Collection entries:
+++

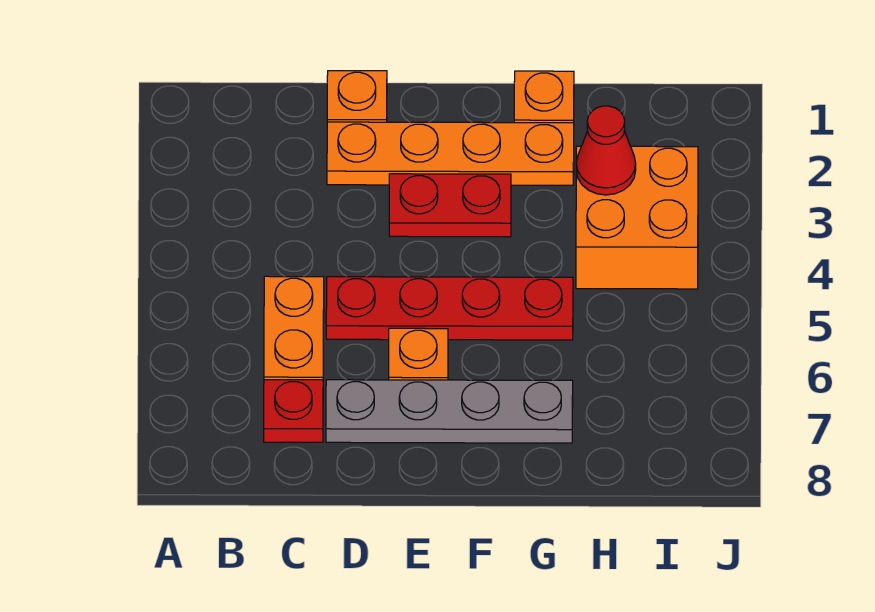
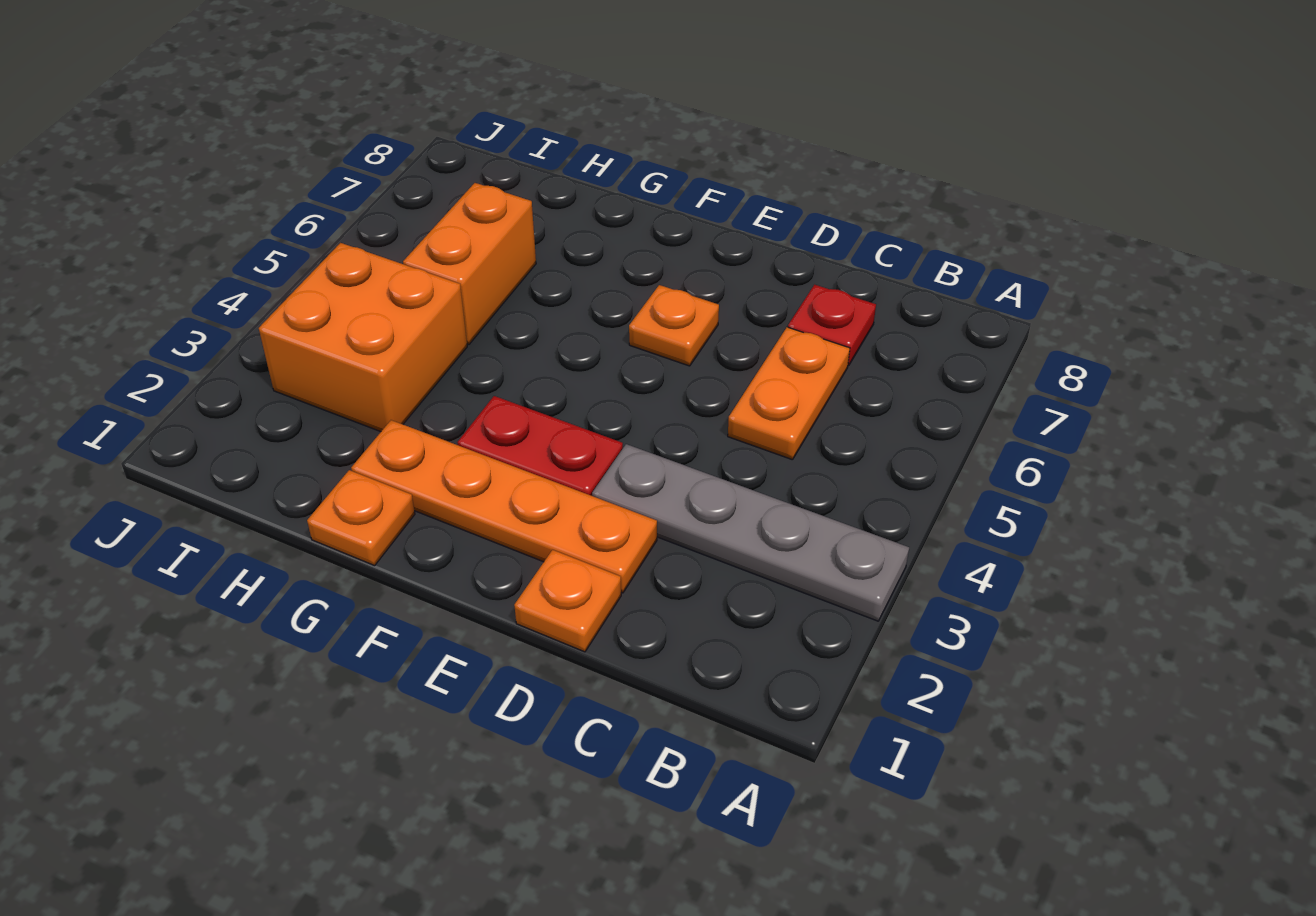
red 1x4 plate [326,277,573,340] -> none
grey 1x4 plate [326,380,573,443] -> grey 1x4 plate moved to [592,444,909,621]
red 1x1 cone [576,106,636,195] -> none
none -> orange 1x2 brick [403,183,536,344]

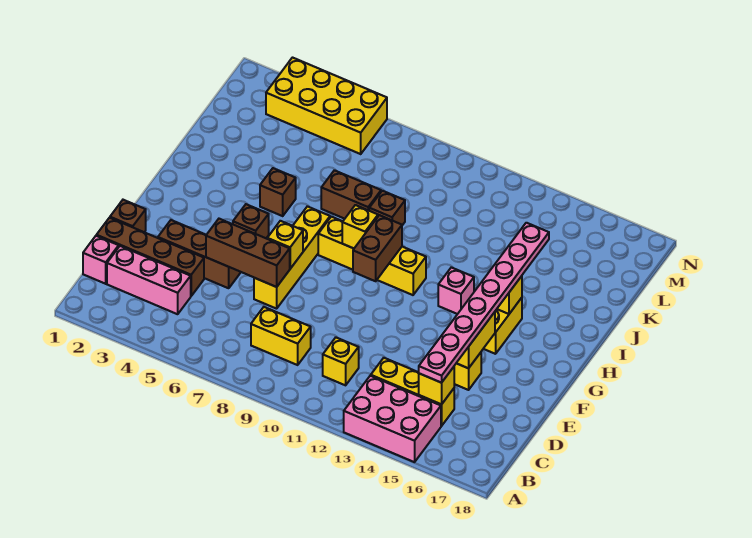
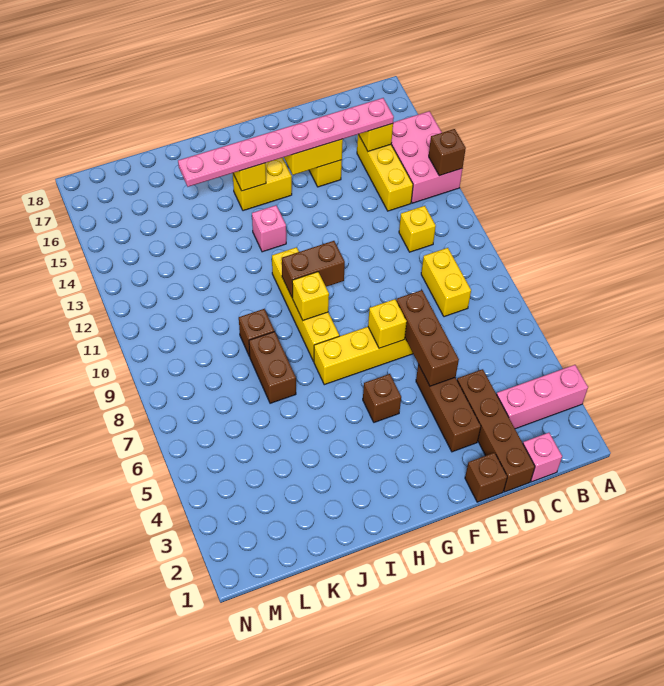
pink 1x3 brick [107,246,191,314] -> pink 1x3 brick turned to [497,365,588,429]
brown 1x1 brick [260,168,296,216] -> brown 1x1 brick moved to [429,129,466,176]
yellow 2x4 brick [266,58,387,154] -> none

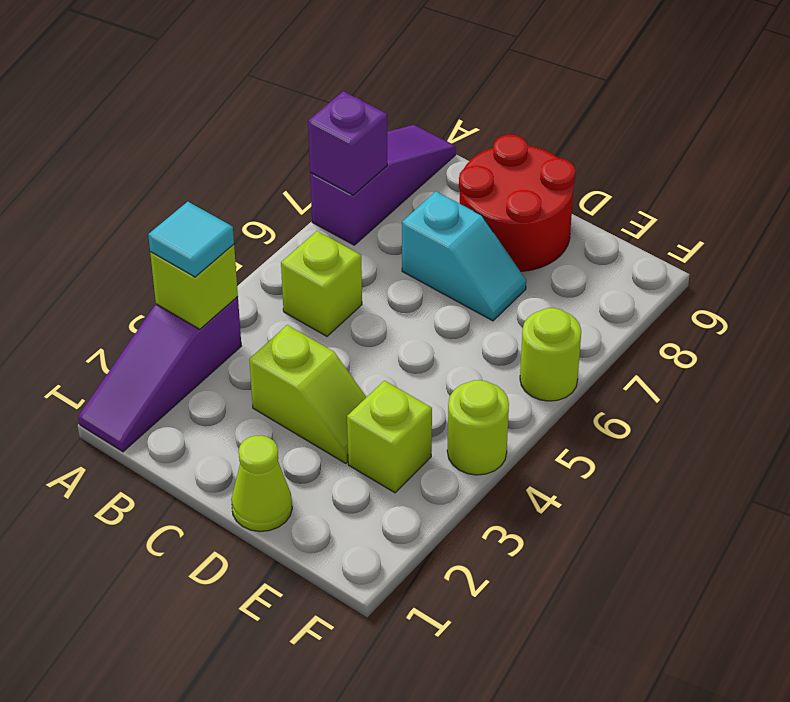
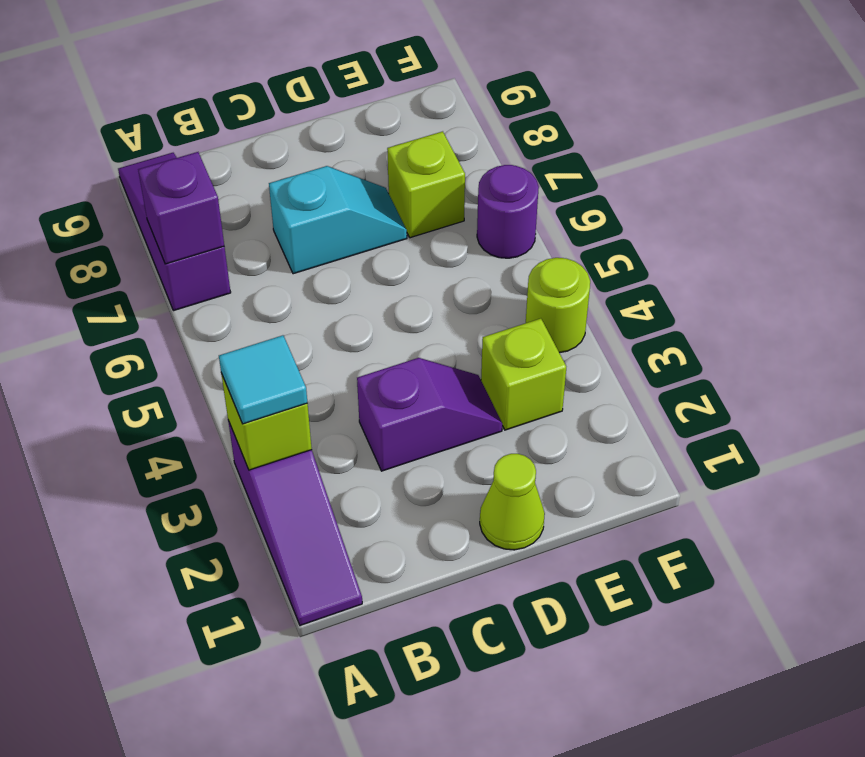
lime 1x1 brick [281,231,362,336] -> lime 1x1 brick moved to [387,131,465,238]
lime 1x2 slope [249,325,366,463] -> purple 1x2 slope [357,358,502,471]
red 2x2 round brick [459,135,575,271] -> none
lime 1x1 round brick [520,308,581,401] -> purple 1x1 round brick [477,165,539,258]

+++

**What you need to do:**
Reproduce the records in full, exactly as they appear, and show none of the pictures.

**Completed exercise:**
red 1x4 plate [326,277,573,340] -> none
grey 1x4 plate [326,380,573,443] -> grey 1x4 plate moved to [592,444,909,621]
red 1x1 cone [576,106,636,195] -> none
none -> orange 1x2 brick [403,183,536,344]

pink 1x3 brick [107,246,191,314] -> pink 1x3 brick turned to [497,365,588,429]
brown 1x1 brick [260,168,296,216] -> brown 1x1 brick moved to [429,129,466,176]
yellow 2x4 brick [266,58,387,154] -> none

lime 1x1 brick [281,231,362,336] -> lime 1x1 brick moved to [387,131,465,238]
lime 1x2 slope [249,325,366,463] -> purple 1x2 slope [357,358,502,471]
red 2x2 round brick [459,135,575,271] -> none
lime 1x1 round brick [520,308,581,401] -> purple 1x1 round brick [477,165,539,258]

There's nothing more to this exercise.